- [Your goal]: Where does the string "black" occur in the entries below? Copy every line where it does.

[[ Exercise input, beginning ]]

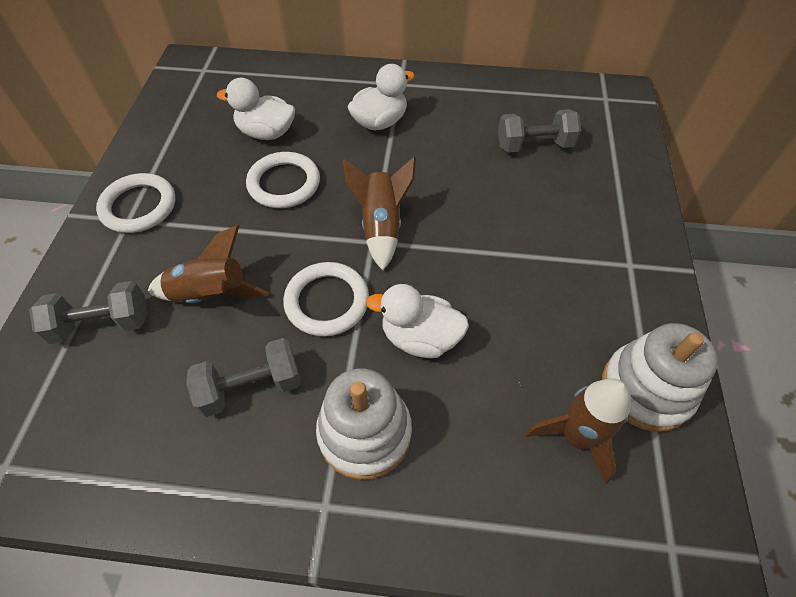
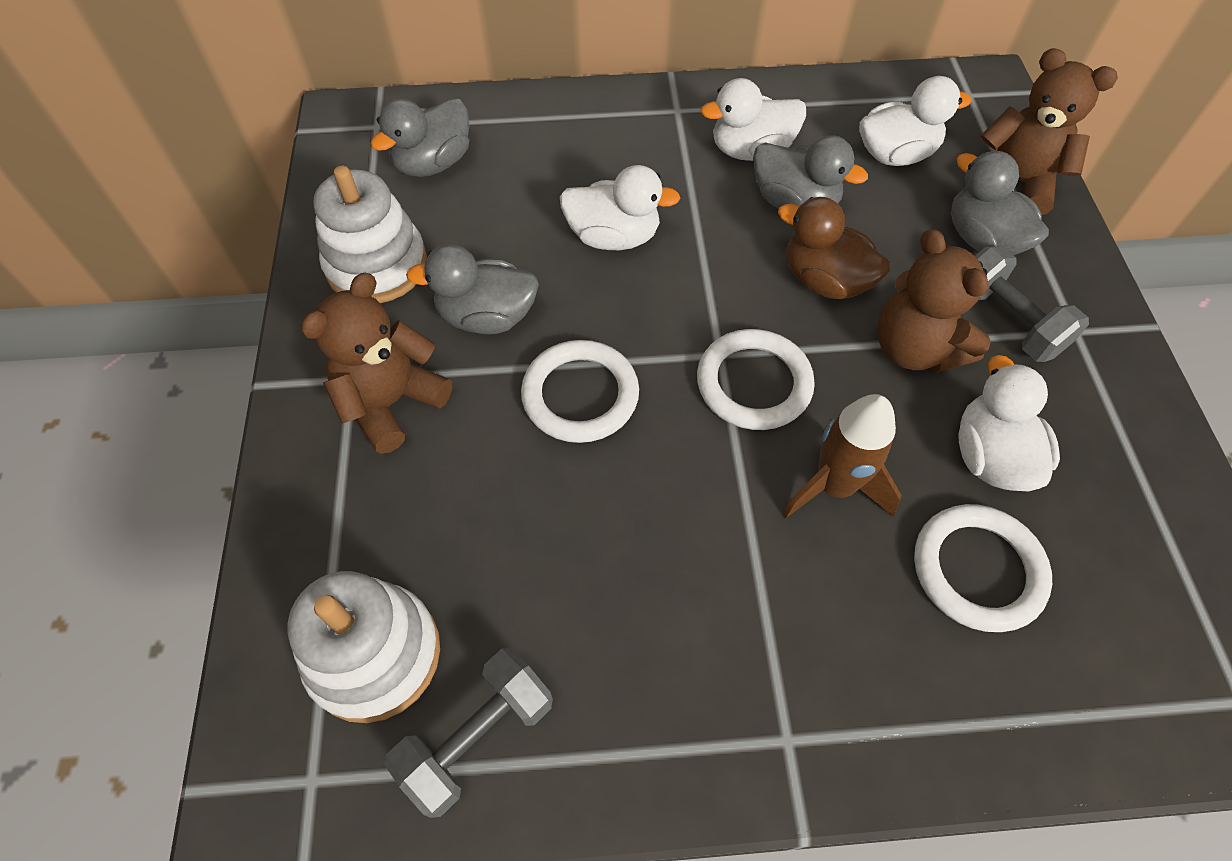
brown duck: 0 -> 1
brown rocket: 3 -> 1
brown teddy bear: 0 -> 3
grey duck: 0 -> 4
grey dumbbell: 3 -> 2
white duck: 3 -> 4

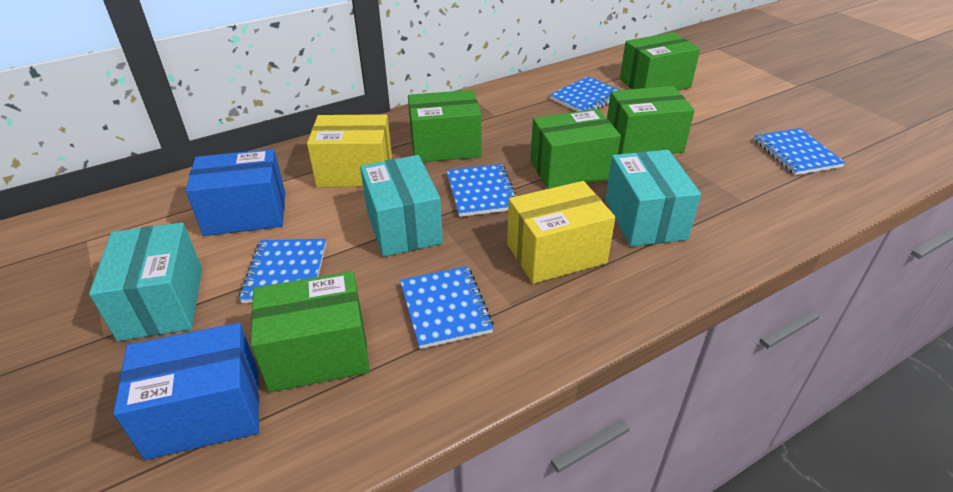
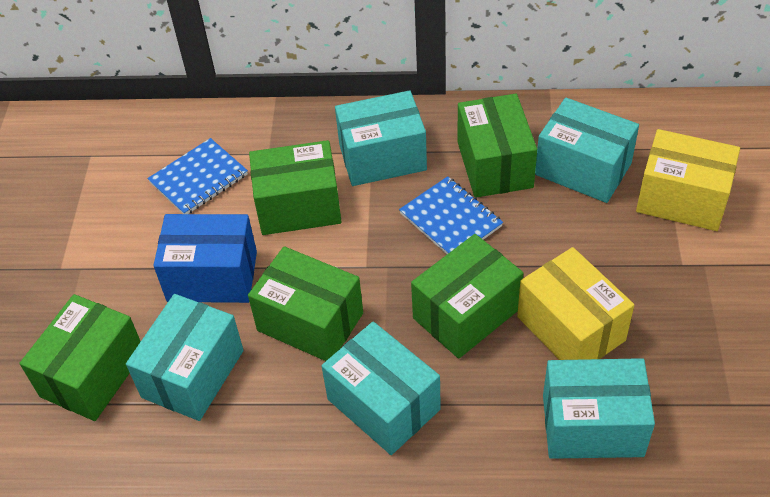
blue box: 2 -> 1
blue notebook: 5 -> 2
turquoise box: 3 -> 5

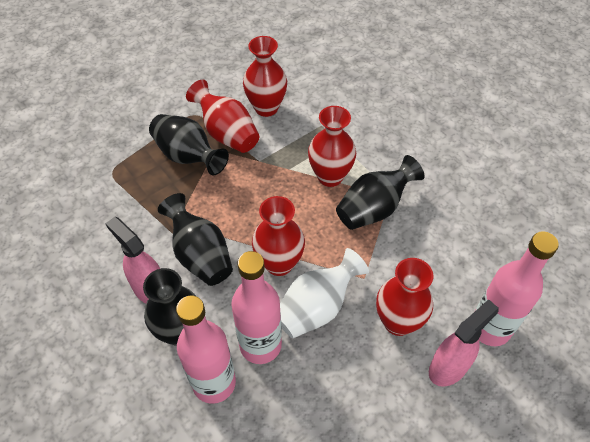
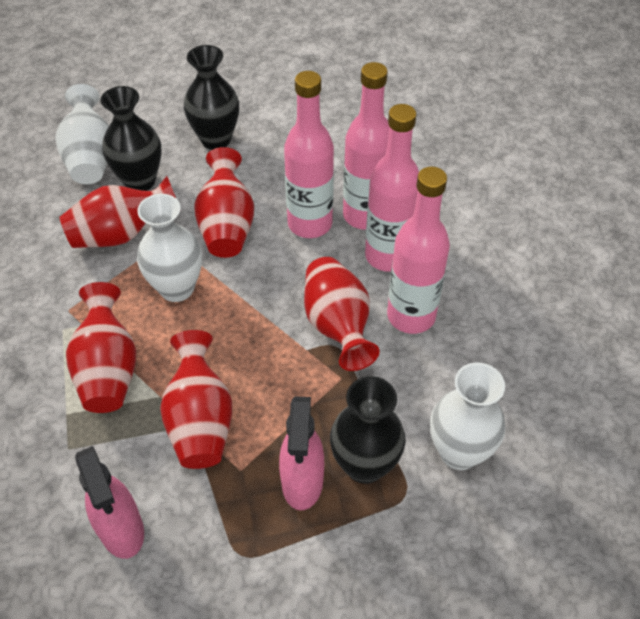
black vase: 4 -> 3
pink bottle: 3 -> 4
white vase: 1 -> 3

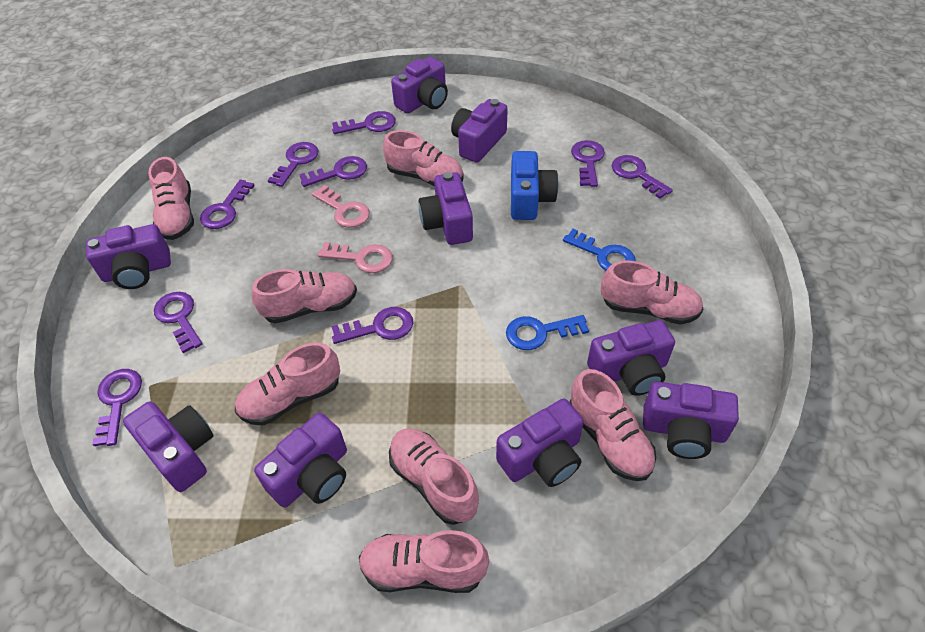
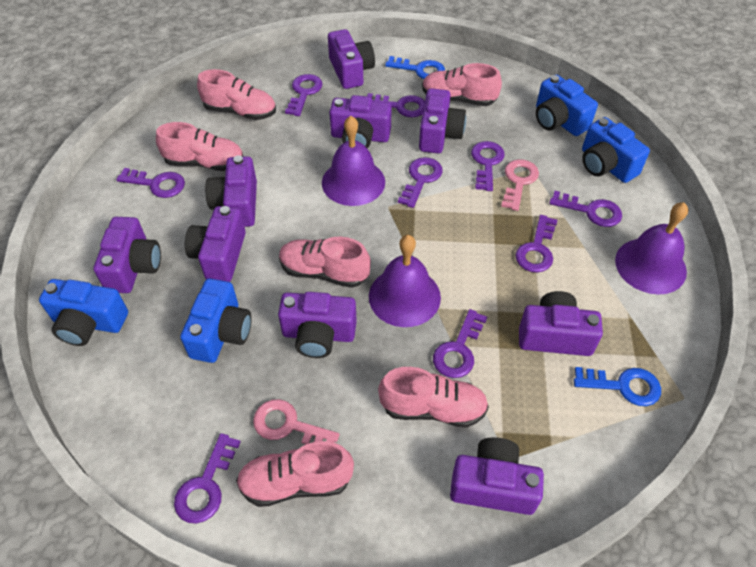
blue camera: 1 -> 4
pink shoe: 8 -> 6
purple bell: 0 -> 3

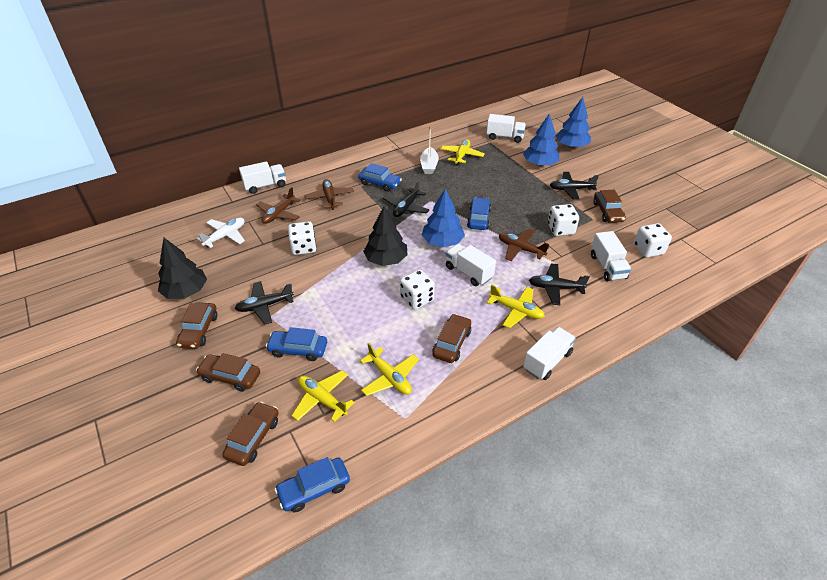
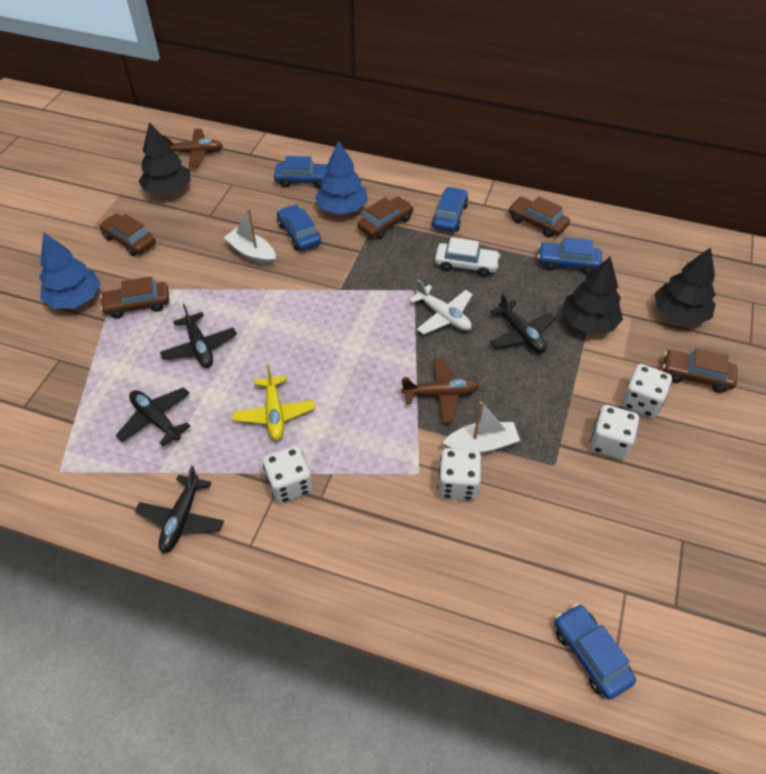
black tree: 2 -> 3
blue car: 4 -> 5
blue tree: 3 -> 2
brown plane: 3 -> 2
white boat: 1 -> 2
white car: 0 -> 1
white truck: 5 -> 0
yellow plane: 4 -> 1

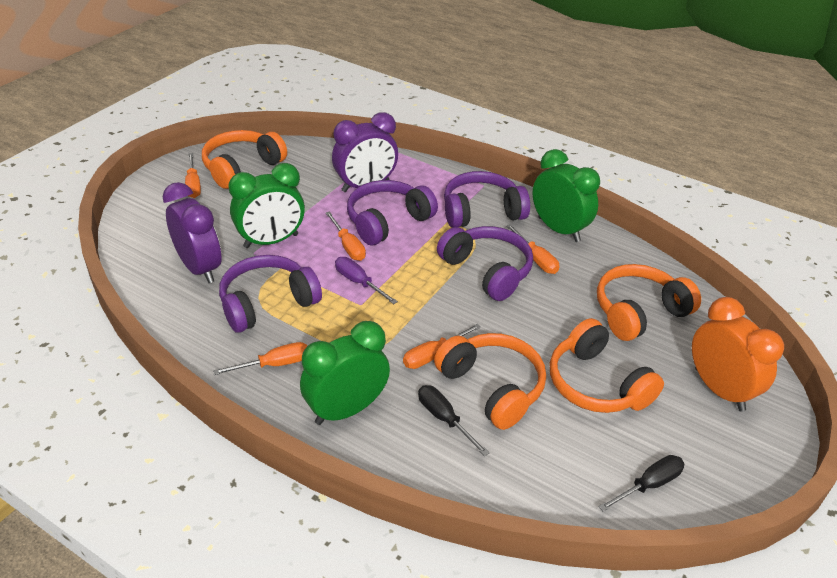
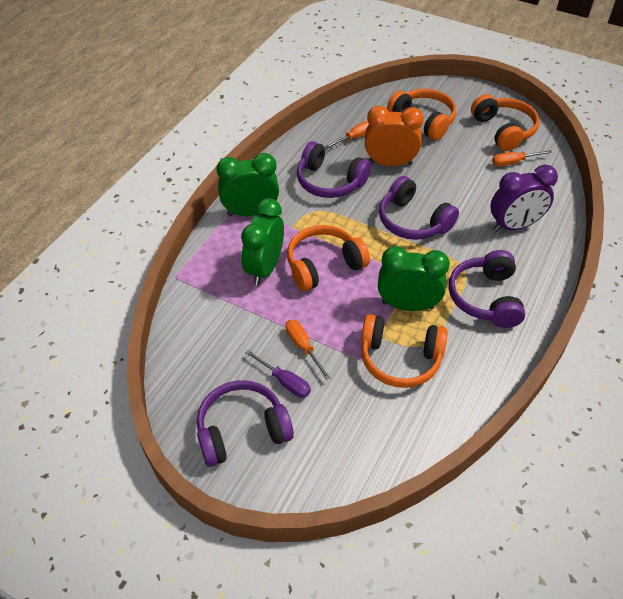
black screwdriver: 2 -> 0
orange screwdriver: 5 -> 3
purple clock: 2 -> 1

[[ Exercise input, end ]]

- [Solution for this problem]:
black vase: 4 -> 3
black tree: 2 -> 3
black screwdriver: 2 -> 0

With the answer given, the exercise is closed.